*Instructions for the task*
Return the data below exactly, but only from the line containing "purple book: 0 -> 1" through the line containing "pink donut: 1 -> 0", with both of those lines included.

[Object state comparisons]
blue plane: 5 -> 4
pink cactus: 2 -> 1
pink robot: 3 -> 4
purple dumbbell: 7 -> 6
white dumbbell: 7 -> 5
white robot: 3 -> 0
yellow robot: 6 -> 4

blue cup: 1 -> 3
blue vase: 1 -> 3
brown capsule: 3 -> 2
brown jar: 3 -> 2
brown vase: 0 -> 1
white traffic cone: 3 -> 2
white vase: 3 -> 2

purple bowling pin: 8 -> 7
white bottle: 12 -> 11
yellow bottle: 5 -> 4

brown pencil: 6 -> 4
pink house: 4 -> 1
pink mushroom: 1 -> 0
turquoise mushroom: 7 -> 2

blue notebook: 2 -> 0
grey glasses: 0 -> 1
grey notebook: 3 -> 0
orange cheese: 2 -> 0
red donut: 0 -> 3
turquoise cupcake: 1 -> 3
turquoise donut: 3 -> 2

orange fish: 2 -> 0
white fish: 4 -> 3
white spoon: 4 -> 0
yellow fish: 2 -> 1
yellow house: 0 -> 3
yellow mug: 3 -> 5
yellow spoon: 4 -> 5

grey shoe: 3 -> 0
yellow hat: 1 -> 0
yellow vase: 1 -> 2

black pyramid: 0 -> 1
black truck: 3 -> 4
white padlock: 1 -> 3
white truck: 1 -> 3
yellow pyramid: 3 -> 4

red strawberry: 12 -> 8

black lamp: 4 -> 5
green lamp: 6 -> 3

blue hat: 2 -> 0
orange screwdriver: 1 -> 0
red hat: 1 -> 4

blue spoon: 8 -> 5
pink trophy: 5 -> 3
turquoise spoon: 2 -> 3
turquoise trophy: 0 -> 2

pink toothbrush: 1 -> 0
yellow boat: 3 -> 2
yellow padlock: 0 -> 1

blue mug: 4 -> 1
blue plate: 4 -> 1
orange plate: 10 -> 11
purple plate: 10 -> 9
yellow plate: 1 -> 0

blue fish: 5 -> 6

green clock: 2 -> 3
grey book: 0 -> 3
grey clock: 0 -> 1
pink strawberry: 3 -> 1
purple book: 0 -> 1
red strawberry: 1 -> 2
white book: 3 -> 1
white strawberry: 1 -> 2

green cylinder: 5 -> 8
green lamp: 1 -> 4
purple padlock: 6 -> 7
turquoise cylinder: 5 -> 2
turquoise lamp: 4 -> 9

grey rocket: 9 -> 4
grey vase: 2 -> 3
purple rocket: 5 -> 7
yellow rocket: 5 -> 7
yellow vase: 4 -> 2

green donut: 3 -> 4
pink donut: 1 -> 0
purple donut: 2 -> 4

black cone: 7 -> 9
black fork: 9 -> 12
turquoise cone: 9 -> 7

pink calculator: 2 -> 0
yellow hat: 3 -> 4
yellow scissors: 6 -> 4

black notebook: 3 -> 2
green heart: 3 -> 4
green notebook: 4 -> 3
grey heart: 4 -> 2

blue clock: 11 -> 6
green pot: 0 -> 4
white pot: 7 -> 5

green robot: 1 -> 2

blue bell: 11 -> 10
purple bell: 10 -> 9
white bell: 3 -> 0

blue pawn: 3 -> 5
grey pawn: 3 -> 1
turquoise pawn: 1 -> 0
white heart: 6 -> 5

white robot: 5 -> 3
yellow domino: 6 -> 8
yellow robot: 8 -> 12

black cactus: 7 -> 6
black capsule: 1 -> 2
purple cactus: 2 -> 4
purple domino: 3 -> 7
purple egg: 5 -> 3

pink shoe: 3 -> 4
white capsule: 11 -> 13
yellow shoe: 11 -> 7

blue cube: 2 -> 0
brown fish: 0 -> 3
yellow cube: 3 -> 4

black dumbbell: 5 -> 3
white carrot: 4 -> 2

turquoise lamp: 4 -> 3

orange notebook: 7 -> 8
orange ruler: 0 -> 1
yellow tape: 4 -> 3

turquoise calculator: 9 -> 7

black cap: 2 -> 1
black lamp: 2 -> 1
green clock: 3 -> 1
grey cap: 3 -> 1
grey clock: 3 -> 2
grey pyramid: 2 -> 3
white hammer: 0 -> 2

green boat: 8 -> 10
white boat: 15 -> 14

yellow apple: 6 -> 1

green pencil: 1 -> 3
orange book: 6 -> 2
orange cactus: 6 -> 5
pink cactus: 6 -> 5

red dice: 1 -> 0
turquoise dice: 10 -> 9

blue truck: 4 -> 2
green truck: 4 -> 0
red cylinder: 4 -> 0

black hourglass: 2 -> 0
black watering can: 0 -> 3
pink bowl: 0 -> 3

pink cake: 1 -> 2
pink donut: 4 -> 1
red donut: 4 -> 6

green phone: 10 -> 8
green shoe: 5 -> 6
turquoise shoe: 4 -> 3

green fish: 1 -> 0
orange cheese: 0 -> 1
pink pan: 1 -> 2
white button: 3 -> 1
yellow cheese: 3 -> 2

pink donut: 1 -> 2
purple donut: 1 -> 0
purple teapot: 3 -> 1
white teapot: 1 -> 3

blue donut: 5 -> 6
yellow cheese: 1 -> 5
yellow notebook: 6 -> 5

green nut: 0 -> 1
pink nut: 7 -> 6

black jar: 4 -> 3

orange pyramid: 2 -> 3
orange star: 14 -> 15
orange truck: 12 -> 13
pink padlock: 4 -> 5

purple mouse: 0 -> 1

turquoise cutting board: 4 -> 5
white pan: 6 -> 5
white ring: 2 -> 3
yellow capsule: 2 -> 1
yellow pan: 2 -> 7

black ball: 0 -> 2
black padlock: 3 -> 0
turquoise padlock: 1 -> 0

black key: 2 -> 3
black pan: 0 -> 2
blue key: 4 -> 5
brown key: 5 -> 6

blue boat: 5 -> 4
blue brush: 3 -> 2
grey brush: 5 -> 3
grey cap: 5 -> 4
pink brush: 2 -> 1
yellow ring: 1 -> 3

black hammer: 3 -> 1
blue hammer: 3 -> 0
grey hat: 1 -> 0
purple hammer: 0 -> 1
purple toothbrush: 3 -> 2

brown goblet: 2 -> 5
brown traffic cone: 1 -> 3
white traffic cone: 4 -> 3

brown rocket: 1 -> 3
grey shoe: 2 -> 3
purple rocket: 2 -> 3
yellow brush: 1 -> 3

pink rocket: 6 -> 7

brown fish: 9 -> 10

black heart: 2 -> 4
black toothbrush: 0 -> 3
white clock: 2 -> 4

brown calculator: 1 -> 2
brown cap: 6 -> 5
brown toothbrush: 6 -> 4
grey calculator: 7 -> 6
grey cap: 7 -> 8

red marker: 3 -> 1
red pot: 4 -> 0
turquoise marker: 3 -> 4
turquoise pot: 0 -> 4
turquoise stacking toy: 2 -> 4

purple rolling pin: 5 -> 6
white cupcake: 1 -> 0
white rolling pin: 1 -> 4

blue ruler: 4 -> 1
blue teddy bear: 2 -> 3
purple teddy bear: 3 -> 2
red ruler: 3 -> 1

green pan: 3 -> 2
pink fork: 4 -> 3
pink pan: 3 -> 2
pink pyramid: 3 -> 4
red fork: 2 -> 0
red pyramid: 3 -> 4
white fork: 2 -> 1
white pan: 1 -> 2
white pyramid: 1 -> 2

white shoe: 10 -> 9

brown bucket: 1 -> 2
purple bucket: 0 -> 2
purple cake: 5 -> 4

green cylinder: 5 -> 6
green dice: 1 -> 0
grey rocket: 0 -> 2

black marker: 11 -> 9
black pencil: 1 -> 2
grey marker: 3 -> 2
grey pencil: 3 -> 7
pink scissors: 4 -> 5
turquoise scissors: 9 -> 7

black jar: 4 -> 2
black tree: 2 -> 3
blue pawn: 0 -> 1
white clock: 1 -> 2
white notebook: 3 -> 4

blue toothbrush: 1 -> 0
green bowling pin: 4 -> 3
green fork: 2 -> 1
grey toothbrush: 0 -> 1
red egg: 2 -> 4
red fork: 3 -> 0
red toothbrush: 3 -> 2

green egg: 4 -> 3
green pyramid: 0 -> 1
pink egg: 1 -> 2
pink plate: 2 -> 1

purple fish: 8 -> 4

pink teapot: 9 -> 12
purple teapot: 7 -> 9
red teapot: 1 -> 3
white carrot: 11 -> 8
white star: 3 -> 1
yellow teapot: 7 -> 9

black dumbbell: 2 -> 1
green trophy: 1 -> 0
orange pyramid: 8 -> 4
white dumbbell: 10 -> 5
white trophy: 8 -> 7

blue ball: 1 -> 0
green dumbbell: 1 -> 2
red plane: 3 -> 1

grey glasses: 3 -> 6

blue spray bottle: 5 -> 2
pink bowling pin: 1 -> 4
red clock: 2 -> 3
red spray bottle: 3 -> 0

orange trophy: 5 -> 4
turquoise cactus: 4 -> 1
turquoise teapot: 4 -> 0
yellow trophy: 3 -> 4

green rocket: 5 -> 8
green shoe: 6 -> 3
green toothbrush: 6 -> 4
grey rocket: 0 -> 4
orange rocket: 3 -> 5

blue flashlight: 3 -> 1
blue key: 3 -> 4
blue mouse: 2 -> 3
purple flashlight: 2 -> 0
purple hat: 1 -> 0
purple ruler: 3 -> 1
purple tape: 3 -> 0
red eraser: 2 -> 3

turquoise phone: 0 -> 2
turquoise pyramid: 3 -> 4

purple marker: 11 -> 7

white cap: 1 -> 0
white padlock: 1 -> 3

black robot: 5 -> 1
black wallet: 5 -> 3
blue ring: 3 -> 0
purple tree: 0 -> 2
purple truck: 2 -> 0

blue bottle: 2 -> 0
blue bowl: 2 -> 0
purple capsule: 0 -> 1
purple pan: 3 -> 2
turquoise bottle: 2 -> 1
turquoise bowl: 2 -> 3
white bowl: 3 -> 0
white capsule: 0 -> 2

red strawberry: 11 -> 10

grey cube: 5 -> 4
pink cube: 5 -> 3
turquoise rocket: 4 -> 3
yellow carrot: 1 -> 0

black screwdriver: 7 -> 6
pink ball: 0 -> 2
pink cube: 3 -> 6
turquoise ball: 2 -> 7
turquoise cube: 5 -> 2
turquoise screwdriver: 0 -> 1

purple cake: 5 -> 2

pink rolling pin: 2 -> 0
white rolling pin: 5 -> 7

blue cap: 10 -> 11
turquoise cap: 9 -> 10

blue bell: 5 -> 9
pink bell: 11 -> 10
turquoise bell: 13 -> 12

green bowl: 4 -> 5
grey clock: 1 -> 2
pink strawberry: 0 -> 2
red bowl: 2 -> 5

*Written reply*
purple book: 0 -> 1
red strawberry: 1 -> 2
white book: 3 -> 1
white strawberry: 1 -> 2

green cylinder: 5 -> 8
green lamp: 1 -> 4
purple padlock: 6 -> 7
turquoise cylinder: 5 -> 2
turquoise lamp: 4 -> 9

grey rocket: 9 -> 4
grey vase: 2 -> 3
purple rocket: 5 -> 7
yellow rocket: 5 -> 7
yellow vase: 4 -> 2

green donut: 3 -> 4
pink donut: 1 -> 0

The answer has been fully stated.